Collected data entries
+ + + + + + +
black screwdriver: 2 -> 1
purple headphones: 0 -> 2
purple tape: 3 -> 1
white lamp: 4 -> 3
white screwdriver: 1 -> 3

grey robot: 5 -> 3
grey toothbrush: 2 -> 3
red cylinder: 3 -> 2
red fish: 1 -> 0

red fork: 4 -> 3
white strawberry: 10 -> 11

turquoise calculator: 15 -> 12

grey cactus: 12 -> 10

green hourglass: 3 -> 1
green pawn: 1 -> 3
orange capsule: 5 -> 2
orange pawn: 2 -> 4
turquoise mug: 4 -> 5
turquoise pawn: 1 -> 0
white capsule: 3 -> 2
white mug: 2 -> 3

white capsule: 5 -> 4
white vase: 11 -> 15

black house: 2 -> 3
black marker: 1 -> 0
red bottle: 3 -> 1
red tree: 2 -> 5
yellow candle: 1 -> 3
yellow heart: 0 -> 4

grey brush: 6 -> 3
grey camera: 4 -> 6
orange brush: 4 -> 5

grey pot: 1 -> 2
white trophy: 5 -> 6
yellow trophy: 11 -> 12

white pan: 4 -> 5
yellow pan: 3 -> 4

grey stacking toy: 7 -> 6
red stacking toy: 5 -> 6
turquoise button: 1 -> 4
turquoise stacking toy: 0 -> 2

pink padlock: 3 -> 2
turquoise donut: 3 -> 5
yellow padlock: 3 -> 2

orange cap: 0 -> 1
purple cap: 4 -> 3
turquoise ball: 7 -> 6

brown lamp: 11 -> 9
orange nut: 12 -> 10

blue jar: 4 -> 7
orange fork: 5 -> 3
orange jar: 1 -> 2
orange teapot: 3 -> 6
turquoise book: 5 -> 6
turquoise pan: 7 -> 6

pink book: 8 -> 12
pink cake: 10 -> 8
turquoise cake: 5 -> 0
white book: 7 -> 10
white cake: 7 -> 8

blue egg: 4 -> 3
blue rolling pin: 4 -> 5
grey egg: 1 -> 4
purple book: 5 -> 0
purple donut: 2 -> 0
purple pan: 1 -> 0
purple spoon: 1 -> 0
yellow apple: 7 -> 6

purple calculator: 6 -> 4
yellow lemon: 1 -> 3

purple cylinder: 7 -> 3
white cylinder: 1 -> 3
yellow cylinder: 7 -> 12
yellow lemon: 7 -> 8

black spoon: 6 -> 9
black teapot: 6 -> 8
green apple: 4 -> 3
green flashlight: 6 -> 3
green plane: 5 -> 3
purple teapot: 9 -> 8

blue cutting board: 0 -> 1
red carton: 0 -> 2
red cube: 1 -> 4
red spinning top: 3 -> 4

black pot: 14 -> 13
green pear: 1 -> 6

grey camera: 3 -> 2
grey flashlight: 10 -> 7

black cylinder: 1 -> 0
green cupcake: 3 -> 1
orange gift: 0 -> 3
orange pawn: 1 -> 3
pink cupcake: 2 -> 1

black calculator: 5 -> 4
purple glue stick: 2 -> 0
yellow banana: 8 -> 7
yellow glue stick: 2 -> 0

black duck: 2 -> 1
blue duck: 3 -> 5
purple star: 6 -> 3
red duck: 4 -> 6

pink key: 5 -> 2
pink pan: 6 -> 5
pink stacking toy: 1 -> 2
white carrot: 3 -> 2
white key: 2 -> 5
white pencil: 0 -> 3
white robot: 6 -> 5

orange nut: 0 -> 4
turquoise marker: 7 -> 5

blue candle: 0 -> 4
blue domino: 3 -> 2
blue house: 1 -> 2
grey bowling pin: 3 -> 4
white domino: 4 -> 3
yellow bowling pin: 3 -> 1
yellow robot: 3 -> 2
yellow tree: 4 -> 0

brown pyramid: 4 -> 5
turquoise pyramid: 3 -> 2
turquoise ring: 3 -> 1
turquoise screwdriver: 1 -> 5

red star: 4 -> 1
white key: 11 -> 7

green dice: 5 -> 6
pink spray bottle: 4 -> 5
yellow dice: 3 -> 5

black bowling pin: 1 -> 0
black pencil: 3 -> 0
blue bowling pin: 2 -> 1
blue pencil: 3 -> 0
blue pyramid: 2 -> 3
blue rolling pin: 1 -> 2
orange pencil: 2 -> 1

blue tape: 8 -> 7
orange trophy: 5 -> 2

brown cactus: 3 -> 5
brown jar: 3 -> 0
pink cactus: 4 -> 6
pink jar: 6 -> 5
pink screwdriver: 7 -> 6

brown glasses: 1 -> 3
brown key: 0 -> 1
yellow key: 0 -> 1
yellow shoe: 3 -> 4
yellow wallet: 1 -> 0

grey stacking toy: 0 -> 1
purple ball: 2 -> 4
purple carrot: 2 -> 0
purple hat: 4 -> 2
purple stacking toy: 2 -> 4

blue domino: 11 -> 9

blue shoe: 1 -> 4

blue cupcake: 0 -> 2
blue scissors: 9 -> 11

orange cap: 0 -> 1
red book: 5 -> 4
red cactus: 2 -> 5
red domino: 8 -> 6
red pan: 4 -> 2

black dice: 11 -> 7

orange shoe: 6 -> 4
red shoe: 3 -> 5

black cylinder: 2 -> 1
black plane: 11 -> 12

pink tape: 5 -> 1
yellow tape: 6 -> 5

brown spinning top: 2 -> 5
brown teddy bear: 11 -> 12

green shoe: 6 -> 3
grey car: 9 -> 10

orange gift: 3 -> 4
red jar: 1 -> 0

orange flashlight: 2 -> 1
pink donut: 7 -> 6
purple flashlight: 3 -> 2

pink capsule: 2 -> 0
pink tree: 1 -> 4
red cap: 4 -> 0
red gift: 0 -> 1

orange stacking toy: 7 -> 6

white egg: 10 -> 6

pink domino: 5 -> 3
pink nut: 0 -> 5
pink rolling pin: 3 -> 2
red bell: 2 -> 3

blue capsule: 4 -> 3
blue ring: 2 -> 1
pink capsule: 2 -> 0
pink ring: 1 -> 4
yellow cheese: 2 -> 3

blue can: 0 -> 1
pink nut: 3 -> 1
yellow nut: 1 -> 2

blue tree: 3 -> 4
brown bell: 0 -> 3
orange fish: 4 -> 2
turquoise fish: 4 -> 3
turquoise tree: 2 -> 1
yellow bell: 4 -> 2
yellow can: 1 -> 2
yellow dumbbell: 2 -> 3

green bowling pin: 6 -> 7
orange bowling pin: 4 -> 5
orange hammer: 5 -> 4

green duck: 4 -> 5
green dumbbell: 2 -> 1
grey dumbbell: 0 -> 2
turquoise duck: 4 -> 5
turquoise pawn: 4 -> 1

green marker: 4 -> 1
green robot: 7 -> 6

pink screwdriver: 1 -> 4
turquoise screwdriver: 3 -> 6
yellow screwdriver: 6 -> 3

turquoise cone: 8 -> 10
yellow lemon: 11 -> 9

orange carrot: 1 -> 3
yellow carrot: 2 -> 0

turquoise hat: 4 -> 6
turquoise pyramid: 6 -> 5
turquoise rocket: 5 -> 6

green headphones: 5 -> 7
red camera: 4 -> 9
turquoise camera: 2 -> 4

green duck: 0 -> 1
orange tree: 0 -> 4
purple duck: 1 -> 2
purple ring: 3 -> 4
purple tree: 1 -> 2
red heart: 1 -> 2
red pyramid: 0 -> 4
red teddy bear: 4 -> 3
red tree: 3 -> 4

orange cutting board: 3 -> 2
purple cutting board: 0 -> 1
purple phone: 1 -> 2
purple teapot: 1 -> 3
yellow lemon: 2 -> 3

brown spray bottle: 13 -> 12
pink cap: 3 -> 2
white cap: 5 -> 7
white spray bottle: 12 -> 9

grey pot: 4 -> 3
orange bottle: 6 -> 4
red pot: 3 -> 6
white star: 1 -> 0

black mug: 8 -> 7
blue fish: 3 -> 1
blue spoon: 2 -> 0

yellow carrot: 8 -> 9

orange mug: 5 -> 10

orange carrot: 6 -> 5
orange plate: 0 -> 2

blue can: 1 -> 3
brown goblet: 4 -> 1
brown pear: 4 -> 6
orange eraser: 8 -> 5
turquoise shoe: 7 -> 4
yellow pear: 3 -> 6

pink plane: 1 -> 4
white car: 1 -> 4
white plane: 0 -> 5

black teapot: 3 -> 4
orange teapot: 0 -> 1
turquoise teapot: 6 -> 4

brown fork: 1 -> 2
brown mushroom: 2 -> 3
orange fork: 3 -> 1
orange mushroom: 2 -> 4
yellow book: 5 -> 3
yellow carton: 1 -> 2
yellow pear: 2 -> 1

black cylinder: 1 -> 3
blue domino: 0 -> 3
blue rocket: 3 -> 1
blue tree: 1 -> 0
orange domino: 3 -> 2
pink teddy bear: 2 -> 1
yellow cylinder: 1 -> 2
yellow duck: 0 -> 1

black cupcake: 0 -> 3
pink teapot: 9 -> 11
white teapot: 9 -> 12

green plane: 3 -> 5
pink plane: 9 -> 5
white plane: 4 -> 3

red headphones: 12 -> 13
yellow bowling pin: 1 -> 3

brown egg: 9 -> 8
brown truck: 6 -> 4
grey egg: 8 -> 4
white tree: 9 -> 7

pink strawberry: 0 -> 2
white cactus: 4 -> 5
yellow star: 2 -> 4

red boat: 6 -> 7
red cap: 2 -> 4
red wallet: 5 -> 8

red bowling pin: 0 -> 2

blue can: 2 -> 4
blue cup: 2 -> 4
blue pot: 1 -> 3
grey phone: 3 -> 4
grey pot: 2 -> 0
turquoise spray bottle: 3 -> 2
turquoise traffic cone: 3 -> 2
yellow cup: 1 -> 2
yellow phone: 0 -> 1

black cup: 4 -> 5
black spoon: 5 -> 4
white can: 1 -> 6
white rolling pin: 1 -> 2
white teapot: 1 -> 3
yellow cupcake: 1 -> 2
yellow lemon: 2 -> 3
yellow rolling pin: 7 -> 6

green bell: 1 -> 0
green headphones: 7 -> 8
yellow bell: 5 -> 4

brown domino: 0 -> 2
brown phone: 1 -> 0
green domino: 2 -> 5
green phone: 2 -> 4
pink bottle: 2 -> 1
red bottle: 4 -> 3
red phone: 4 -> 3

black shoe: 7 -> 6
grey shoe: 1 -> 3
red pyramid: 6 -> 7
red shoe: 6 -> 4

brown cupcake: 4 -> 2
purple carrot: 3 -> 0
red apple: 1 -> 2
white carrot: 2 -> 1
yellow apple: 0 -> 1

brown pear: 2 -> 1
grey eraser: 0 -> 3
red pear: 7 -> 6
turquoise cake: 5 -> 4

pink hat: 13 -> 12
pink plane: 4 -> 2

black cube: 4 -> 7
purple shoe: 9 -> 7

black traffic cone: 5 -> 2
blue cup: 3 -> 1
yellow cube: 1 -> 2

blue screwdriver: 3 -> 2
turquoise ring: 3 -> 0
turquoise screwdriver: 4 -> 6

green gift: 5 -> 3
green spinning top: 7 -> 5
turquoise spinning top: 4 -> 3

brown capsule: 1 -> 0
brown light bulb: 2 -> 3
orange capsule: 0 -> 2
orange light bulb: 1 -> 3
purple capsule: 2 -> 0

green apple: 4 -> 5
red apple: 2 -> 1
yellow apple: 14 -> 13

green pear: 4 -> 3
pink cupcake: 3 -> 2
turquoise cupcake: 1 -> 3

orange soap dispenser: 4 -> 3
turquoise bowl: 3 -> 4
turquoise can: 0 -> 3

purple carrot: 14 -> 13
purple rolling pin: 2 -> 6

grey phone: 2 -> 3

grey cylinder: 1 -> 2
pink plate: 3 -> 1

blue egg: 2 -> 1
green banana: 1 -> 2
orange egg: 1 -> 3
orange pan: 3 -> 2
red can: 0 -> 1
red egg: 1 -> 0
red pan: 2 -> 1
+ + + + + + +
TASK DESCRIPTION
An exact copy of the lines above, from the one containing "pink screwdriver: 7 -> 6" through the one containing "turquoise screwdriver: 3 -> 6", is the whole of the answer.

ANSWER TO THIS TASK
pink screwdriver: 7 -> 6

brown glasses: 1 -> 3
brown key: 0 -> 1
yellow key: 0 -> 1
yellow shoe: 3 -> 4
yellow wallet: 1 -> 0

grey stacking toy: 0 -> 1
purple ball: 2 -> 4
purple carrot: 2 -> 0
purple hat: 4 -> 2
purple stacking toy: 2 -> 4

blue domino: 11 -> 9

blue shoe: 1 -> 4

blue cupcake: 0 -> 2
blue scissors: 9 -> 11

orange cap: 0 -> 1
red book: 5 -> 4
red cactus: 2 -> 5
red domino: 8 -> 6
red pan: 4 -> 2

black dice: 11 -> 7

orange shoe: 6 -> 4
red shoe: 3 -> 5

black cylinder: 2 -> 1
black plane: 11 -> 12

pink tape: 5 -> 1
yellow tape: 6 -> 5

brown spinning top: 2 -> 5
brown teddy bear: 11 -> 12

green shoe: 6 -> 3
grey car: 9 -> 10

orange gift: 3 -> 4
red jar: 1 -> 0

orange flashlight: 2 -> 1
pink donut: 7 -> 6
purple flashlight: 3 -> 2

pink capsule: 2 -> 0
pink tree: 1 -> 4
red cap: 4 -> 0
red gift: 0 -> 1

orange stacking toy: 7 -> 6

white egg: 10 -> 6

pink domino: 5 -> 3
pink nut: 0 -> 5
pink rolling pin: 3 -> 2
red bell: 2 -> 3

blue capsule: 4 -> 3
blue ring: 2 -> 1
pink capsule: 2 -> 0
pink ring: 1 -> 4
yellow cheese: 2 -> 3

blue can: 0 -> 1
pink nut: 3 -> 1
yellow nut: 1 -> 2

blue tree: 3 -> 4
brown bell: 0 -> 3
orange fish: 4 -> 2
turquoise fish: 4 -> 3
turquoise tree: 2 -> 1
yellow bell: 4 -> 2
yellow can: 1 -> 2
yellow dumbbell: 2 -> 3

green bowling pin: 6 -> 7
orange bowling pin: 4 -> 5
orange hammer: 5 -> 4

green duck: 4 -> 5
green dumbbell: 2 -> 1
grey dumbbell: 0 -> 2
turquoise duck: 4 -> 5
turquoise pawn: 4 -> 1

green marker: 4 -> 1
green robot: 7 -> 6

pink screwdriver: 1 -> 4
turquoise screwdriver: 3 -> 6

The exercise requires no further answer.